**Directions for this task:**
All that is needed is an exact copy of the lines from the beginning of the data below through the line containing "swapped: red_firovadi <334, 213, 376, 285>", minus the pictures.

**Scene change data:**
'''

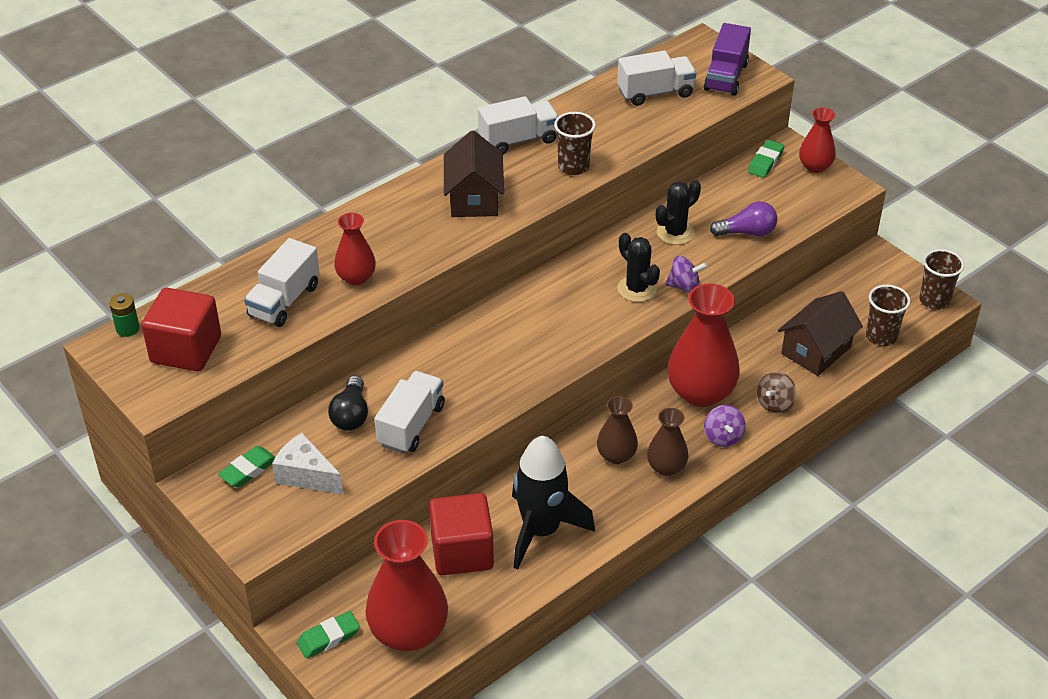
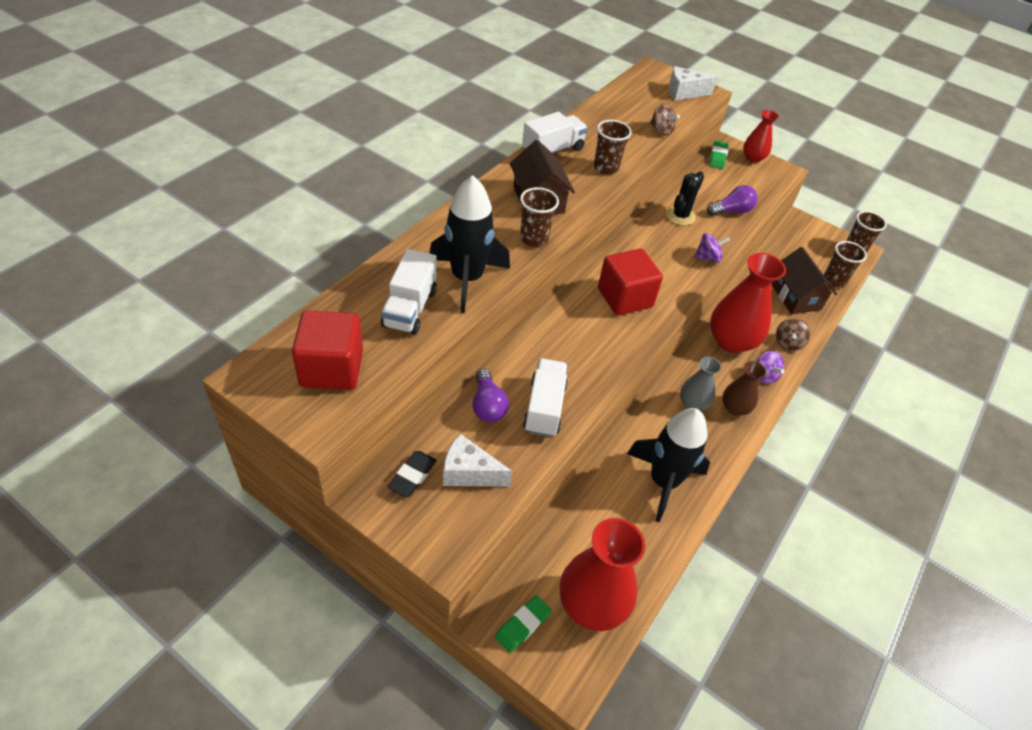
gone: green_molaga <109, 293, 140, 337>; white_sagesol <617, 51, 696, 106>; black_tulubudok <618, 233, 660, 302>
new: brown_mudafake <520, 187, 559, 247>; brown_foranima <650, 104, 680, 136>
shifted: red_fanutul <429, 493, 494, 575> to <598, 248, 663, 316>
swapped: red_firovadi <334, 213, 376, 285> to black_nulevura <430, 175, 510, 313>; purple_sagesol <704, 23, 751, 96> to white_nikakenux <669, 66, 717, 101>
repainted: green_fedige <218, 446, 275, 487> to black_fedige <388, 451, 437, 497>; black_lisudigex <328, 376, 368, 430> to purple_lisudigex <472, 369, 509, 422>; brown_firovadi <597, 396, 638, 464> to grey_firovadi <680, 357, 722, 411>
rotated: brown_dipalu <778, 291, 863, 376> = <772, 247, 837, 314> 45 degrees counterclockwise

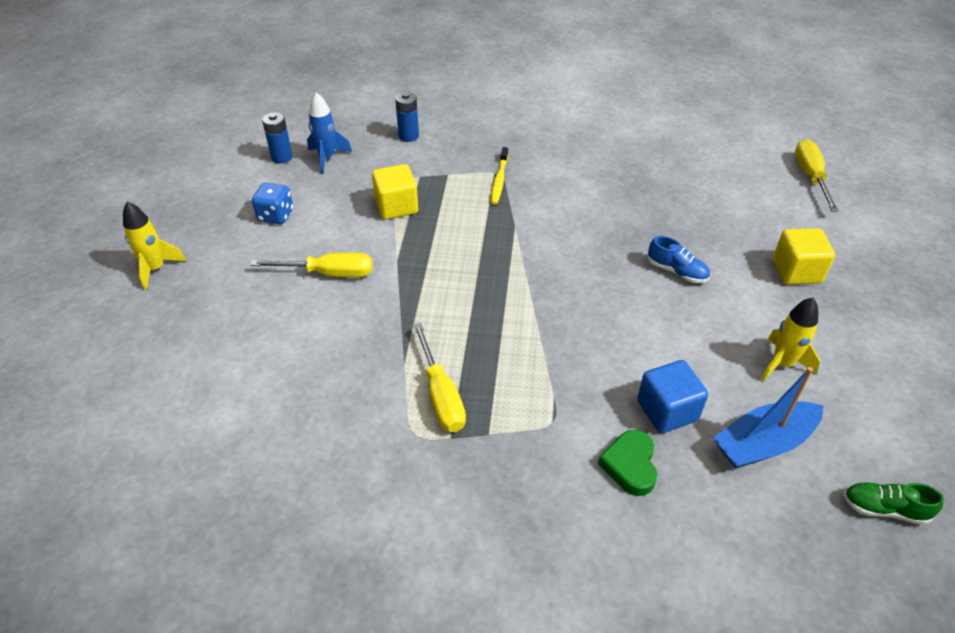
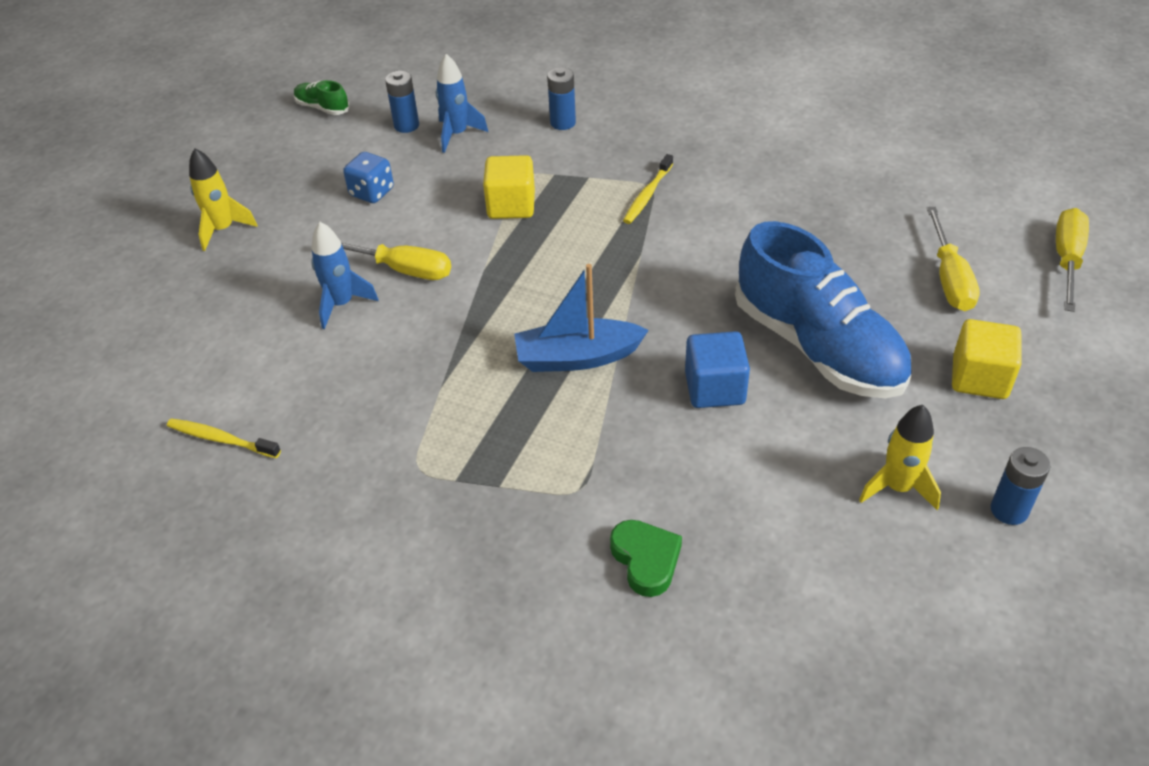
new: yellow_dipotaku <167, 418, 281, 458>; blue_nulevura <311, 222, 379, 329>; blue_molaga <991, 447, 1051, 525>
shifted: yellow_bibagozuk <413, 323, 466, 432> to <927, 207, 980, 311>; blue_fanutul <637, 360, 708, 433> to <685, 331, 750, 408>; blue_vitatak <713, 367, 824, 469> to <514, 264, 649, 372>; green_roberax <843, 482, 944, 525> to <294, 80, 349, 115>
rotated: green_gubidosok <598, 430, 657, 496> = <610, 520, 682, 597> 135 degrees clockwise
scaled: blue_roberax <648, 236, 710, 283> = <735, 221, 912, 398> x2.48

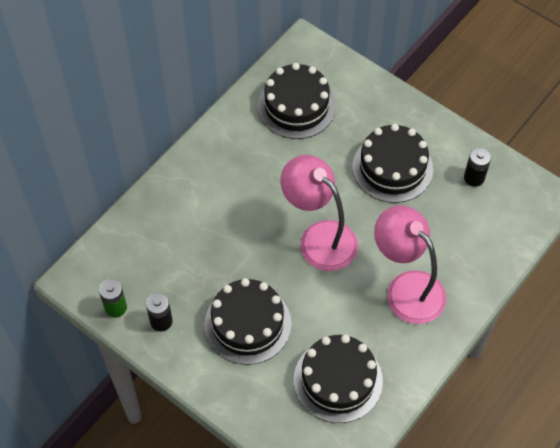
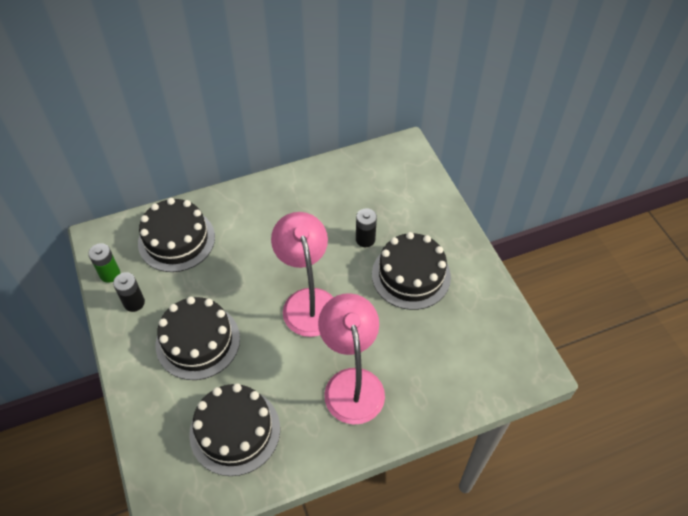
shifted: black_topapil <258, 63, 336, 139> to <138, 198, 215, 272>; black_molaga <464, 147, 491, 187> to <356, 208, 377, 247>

'''

**Result:**
gone: green_molaga <109, 293, 140, 337>; white_sagesol <617, 51, 696, 106>; black_tulubudok <618, 233, 660, 302>
new: brown_mudafake <520, 187, 559, 247>; brown_foranima <650, 104, 680, 136>
shifted: red_fanutul <429, 493, 494, 575> to <598, 248, 663, 316>
swapped: red_firovadi <334, 213, 376, 285> to black_nulevura <430, 175, 510, 313>; purple_sagesol <704, 23, 751, 96> to white_nikakenux <669, 66, 717, 101>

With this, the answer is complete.